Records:

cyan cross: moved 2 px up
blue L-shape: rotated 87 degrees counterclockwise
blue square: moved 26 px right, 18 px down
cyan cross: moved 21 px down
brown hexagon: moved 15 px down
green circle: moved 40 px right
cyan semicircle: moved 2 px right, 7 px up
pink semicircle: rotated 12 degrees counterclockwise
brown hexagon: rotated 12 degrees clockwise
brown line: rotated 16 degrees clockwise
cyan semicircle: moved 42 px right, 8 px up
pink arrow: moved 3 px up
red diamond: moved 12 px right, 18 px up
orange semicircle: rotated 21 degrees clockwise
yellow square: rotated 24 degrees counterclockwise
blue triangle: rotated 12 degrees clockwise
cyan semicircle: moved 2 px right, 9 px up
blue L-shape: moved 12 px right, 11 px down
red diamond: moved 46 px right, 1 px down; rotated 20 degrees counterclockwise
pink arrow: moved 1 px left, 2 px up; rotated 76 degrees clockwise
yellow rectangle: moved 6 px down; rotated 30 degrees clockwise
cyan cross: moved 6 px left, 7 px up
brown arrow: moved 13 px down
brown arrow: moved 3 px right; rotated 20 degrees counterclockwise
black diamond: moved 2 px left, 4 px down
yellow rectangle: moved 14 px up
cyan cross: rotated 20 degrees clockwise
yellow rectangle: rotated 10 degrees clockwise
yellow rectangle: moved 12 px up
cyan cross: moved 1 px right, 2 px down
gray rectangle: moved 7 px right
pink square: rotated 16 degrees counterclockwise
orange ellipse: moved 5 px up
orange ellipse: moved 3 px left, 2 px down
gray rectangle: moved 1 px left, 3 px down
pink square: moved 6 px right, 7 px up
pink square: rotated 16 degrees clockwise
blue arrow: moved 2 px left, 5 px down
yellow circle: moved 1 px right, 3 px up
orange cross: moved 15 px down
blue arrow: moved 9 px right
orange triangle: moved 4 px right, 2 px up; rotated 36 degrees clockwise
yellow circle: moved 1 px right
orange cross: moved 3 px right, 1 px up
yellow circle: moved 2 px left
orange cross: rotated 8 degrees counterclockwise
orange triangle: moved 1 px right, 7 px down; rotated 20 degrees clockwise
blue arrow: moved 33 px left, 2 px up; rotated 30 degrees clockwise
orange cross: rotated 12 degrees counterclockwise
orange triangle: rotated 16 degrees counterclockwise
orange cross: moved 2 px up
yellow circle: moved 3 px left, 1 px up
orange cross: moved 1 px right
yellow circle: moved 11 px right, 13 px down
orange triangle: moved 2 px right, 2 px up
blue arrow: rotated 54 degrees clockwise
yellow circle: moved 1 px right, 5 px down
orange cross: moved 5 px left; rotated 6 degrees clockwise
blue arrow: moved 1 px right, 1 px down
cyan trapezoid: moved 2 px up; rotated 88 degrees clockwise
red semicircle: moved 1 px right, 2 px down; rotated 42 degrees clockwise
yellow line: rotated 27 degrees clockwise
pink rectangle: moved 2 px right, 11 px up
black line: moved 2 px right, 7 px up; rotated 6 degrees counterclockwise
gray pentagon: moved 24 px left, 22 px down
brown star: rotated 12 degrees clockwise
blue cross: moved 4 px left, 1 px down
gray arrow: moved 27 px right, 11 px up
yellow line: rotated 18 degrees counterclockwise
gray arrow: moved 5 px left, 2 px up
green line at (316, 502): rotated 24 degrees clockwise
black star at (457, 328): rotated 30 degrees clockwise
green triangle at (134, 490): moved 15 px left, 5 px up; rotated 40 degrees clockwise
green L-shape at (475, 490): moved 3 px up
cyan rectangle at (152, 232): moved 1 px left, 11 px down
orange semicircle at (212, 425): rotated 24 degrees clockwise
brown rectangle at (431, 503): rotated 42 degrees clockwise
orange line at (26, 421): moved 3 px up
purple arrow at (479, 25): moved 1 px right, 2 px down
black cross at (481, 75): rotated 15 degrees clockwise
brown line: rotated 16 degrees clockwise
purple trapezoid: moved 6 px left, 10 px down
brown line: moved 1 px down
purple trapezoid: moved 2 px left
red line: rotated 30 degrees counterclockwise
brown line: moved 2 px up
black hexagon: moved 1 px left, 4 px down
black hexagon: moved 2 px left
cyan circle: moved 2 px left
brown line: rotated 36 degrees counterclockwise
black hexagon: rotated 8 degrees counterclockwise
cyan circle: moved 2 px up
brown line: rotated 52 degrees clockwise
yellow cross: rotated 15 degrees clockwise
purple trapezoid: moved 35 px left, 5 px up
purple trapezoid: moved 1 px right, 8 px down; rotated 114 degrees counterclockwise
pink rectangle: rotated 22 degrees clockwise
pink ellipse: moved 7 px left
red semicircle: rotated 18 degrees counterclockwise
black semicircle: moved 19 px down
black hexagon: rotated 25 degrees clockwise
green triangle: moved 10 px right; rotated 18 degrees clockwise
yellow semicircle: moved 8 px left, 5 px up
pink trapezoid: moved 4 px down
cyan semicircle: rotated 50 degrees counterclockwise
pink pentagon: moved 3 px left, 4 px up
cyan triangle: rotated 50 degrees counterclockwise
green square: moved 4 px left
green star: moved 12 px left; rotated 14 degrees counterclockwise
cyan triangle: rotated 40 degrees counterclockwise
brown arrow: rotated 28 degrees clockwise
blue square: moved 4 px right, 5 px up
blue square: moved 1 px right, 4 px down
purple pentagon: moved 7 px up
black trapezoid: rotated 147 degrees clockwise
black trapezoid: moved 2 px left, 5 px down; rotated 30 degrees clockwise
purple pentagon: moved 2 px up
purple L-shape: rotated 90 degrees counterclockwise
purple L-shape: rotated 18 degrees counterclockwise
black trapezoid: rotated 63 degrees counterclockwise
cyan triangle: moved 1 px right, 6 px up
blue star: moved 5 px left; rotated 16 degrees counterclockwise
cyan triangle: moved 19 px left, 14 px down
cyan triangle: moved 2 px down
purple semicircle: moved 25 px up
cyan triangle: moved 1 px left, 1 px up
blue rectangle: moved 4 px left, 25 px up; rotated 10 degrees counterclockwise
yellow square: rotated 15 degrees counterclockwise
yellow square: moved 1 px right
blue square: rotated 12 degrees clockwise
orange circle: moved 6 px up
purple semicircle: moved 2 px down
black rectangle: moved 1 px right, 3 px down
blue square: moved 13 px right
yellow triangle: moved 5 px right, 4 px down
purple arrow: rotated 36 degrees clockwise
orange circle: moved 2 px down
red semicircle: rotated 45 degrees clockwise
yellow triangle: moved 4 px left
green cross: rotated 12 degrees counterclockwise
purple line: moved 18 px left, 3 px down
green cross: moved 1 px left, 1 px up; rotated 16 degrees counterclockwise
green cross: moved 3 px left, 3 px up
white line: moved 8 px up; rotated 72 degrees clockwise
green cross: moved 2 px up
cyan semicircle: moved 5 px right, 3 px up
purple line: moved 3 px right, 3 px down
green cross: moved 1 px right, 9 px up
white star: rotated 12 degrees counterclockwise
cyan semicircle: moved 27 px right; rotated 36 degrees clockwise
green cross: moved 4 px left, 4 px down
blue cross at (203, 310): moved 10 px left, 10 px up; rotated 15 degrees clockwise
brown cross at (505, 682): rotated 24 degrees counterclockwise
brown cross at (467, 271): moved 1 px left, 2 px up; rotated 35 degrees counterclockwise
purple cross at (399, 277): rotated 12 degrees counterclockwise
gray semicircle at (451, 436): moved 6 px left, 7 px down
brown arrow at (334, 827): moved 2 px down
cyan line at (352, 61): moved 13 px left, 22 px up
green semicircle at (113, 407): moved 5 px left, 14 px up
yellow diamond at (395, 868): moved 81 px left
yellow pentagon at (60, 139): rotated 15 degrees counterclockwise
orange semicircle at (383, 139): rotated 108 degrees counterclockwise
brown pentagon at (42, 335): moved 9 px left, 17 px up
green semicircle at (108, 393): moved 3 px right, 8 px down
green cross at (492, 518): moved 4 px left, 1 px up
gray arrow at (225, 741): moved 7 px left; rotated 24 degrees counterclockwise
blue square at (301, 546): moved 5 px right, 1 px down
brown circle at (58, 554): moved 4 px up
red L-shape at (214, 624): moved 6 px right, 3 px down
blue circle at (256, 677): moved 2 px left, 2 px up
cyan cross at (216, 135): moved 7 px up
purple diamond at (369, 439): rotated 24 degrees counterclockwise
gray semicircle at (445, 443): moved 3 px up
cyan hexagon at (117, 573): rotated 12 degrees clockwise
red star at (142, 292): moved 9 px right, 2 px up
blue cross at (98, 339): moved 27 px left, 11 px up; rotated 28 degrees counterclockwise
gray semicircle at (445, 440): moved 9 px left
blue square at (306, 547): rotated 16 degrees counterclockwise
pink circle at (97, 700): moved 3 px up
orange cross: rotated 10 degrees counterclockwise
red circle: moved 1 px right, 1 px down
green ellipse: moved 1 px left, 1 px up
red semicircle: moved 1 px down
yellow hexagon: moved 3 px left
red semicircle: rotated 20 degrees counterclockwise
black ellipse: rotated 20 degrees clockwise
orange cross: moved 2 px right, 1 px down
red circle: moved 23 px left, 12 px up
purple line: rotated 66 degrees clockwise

Set task:
Return the lines from the start of the records through the line holding "yellow rectangle: moved 6", inclusive, reproducing them exactly.

Expected output:
cyan cross: moved 2 px up
blue L-shape: rotated 87 degrees counterclockwise
blue square: moved 26 px right, 18 px down
cyan cross: moved 21 px down
brown hexagon: moved 15 px down
green circle: moved 40 px right
cyan semicircle: moved 2 px right, 7 px up
pink semicircle: rotated 12 degrees counterclockwise
brown hexagon: rotated 12 degrees clockwise
brown line: rotated 16 degrees clockwise
cyan semicircle: moved 42 px right, 8 px up
pink arrow: moved 3 px up
red diamond: moved 12 px right, 18 px up
orange semicircle: rotated 21 degrees clockwise
yellow square: rotated 24 degrees counterclockwise
blue triangle: rotated 12 degrees clockwise
cyan semicircle: moved 2 px right, 9 px up
blue L-shape: moved 12 px right, 11 px down
red diamond: moved 46 px right, 1 px down; rotated 20 degrees counterclockwise
pink arrow: moved 1 px left, 2 px up; rotated 76 degrees clockwise
yellow rectangle: moved 6 px down; rotated 30 degrees clockwise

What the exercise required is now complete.